▸ **SOURCE MATERIAL**:
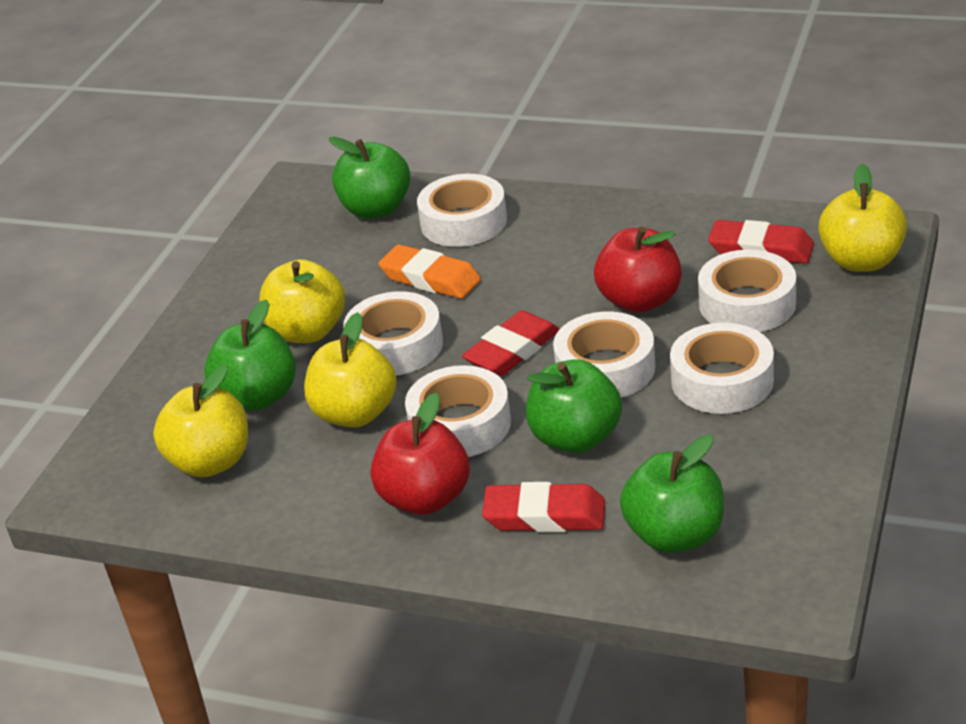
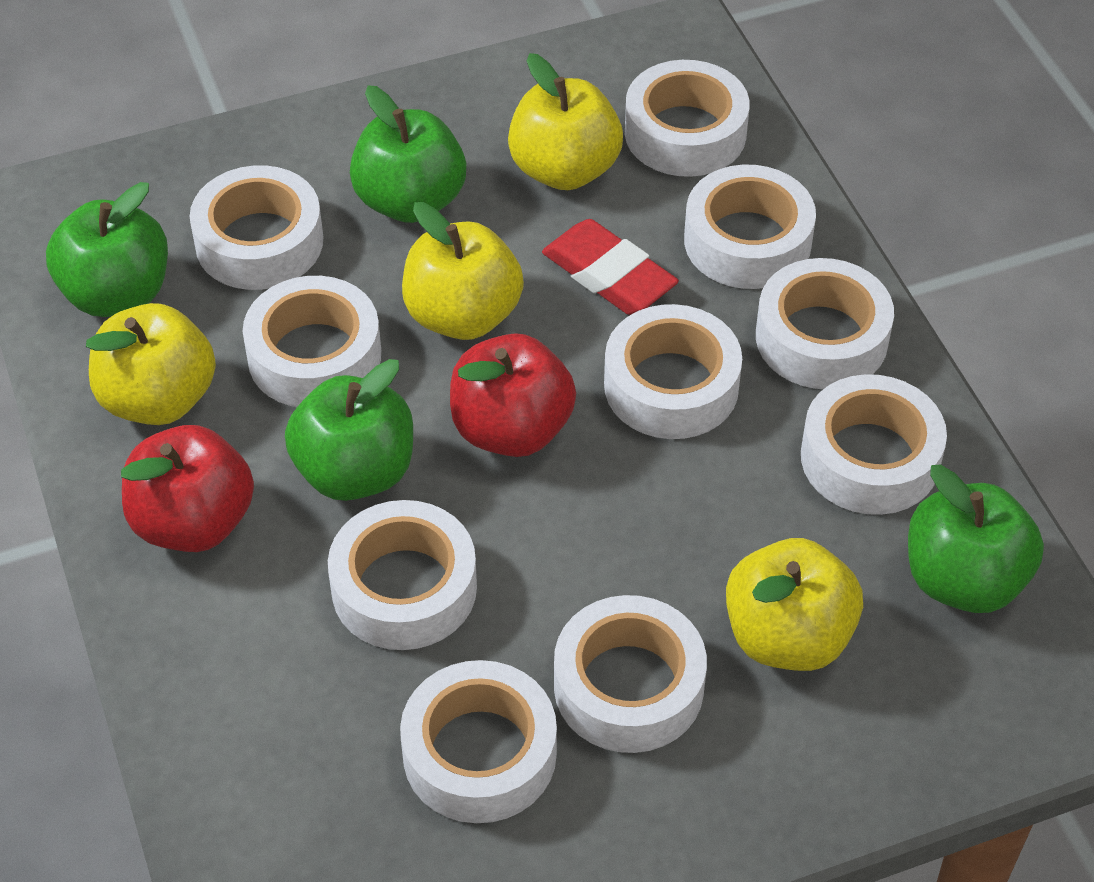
orange eraser: 1 -> 0
red eraser: 3 -> 1
white tape: 6 -> 10

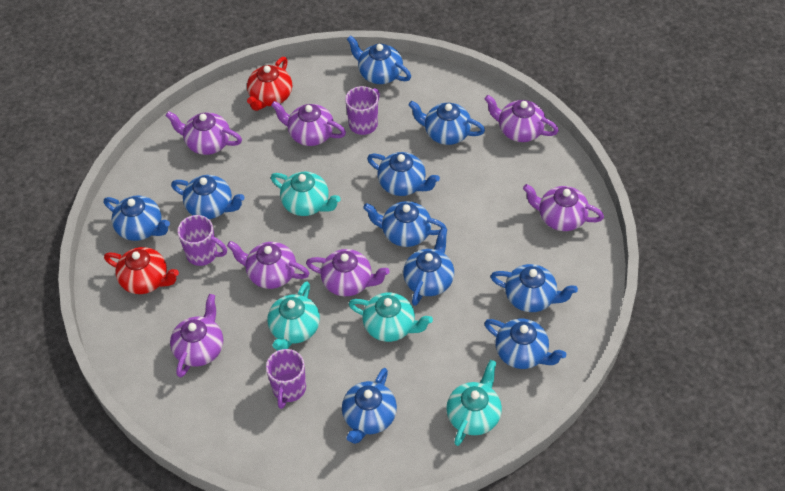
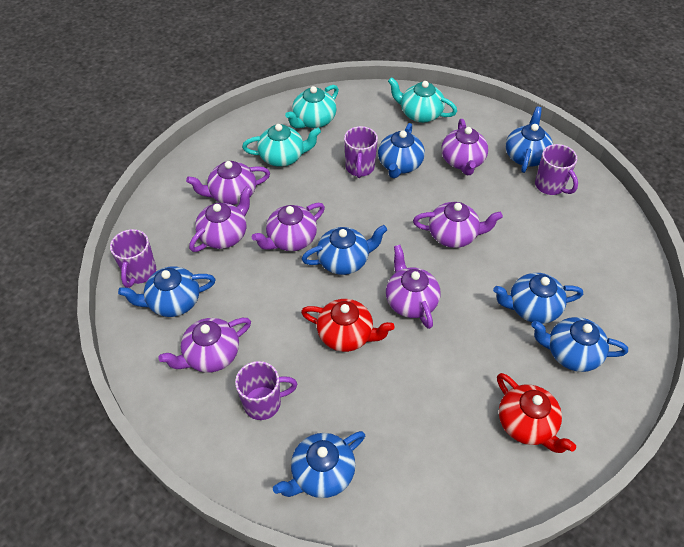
blue teapot: 10 -> 7
purple mug: 3 -> 4
turquoise teapot: 4 -> 3

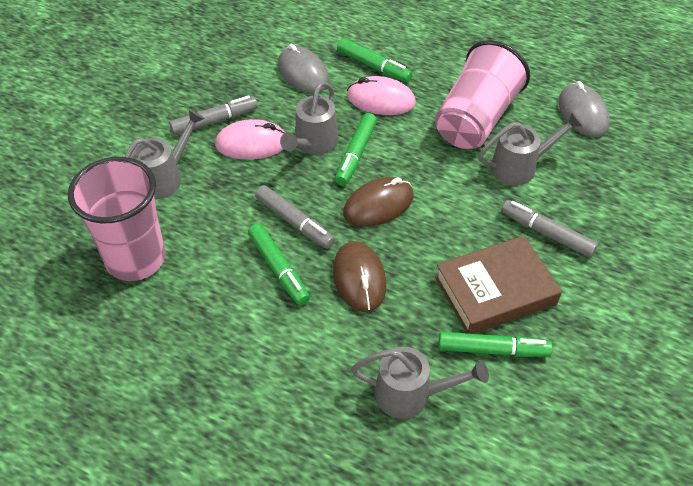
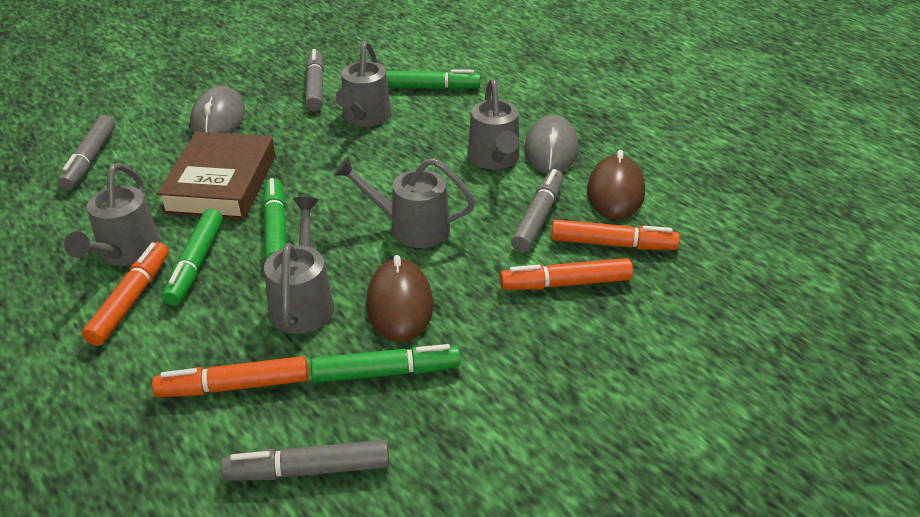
grey marker: 3 -> 4
grey watering can: 4 -> 5
orange marker: 0 -> 4
pink cup: 2 -> 0
pink mouse: 2 -> 0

▸ **WHAT IS BEING ASKED**: Where the line with "white tape: 6 -> 10" appears in the entries above, begin there and restate every line to the end word for word, minus the pictures.

▸ **WRITTEN ANSWER**:
white tape: 6 -> 10

blue teapot: 10 -> 7
purple mug: 3 -> 4
turquoise teapot: 4 -> 3

grey marker: 3 -> 4
grey watering can: 4 -> 5
orange marker: 0 -> 4
pink cup: 2 -> 0
pink mouse: 2 -> 0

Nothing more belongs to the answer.